*** Opening of Records to use ***

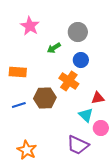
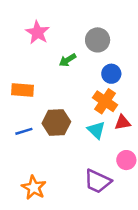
blue circle: (81, 60) -> (111, 74), moved
orange cross: (69, 81) -> (105, 101), moved
cyan triangle: (86, 115) -> (96, 130), moved

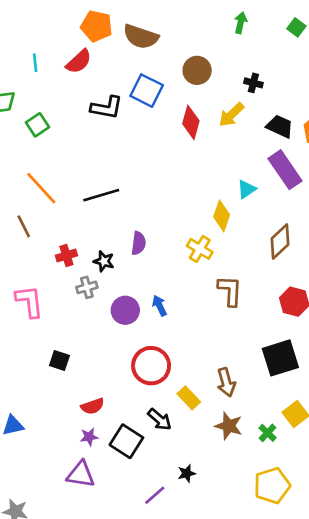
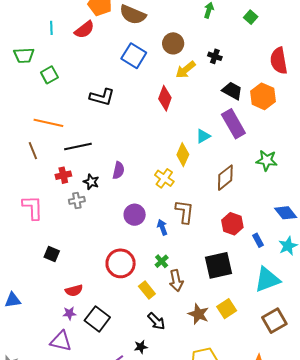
black L-shape: (107, 108) -> (102, 97), moved
yellow arrow: (231, 115) -> (186, 70), moved
red diamond: (191, 122) -> (165, 98), moved
orange line: (41, 188) -> (48, 123), turned -40
black line: (101, 195) -> (78, 146), moved
blue arrow: (159, 306) -> (162, 227), moved
purple circle: (125, 310) -> (135, 215), moved
black arrow: (160, 419) -> (156, 321), moved
brown star: (229, 426) -> (198, 314), moved
green cross: (268, 433) -> (162, 261), moved

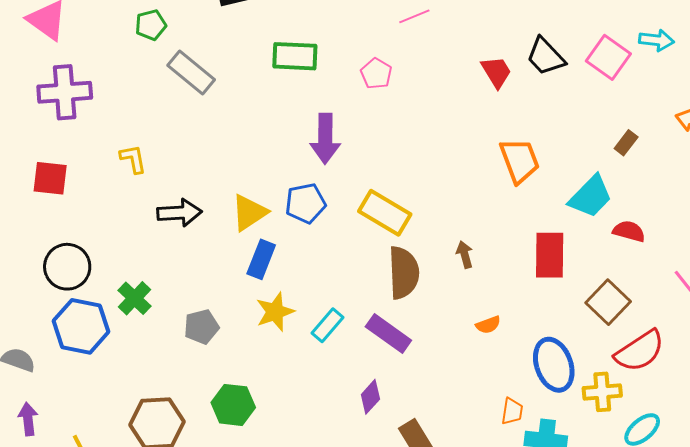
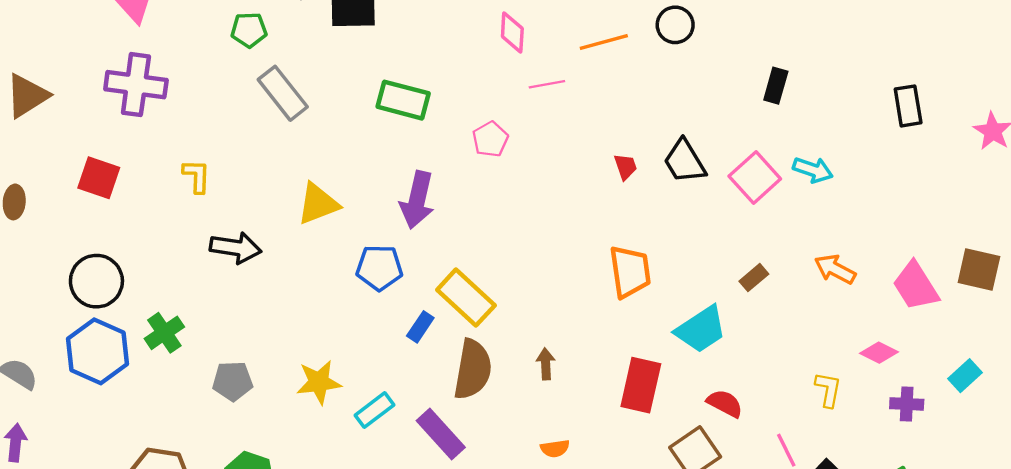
red trapezoid: (496, 72) -> (625, 167), size x0.7
yellow triangle: (249, 213) -> (318, 204), moved
red semicircle: (629, 231) -> (725, 403), moved
blue rectangle: (261, 259) -> (420, 327), moved, size x0.7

*** Close of Records to use ***

= Problem requirements =
Could you transcribe every entry above exactly, leaving out the images?

= Response to the task =
blue circle: (81, 60) -> (111, 74), moved
orange cross: (69, 81) -> (105, 101), moved
cyan triangle: (86, 115) -> (96, 130), moved

black L-shape: (107, 108) -> (102, 97), moved
yellow arrow: (231, 115) -> (186, 70), moved
red diamond: (191, 122) -> (165, 98), moved
orange line: (41, 188) -> (48, 123), turned -40
black line: (101, 195) -> (78, 146), moved
blue arrow: (159, 306) -> (162, 227), moved
purple circle: (125, 310) -> (135, 215), moved
black arrow: (160, 419) -> (156, 321), moved
brown star: (229, 426) -> (198, 314), moved
green cross: (268, 433) -> (162, 261), moved

red trapezoid: (496, 72) -> (625, 167), size x0.7
yellow triangle: (249, 213) -> (318, 204), moved
red semicircle: (629, 231) -> (725, 403), moved
blue rectangle: (261, 259) -> (420, 327), moved, size x0.7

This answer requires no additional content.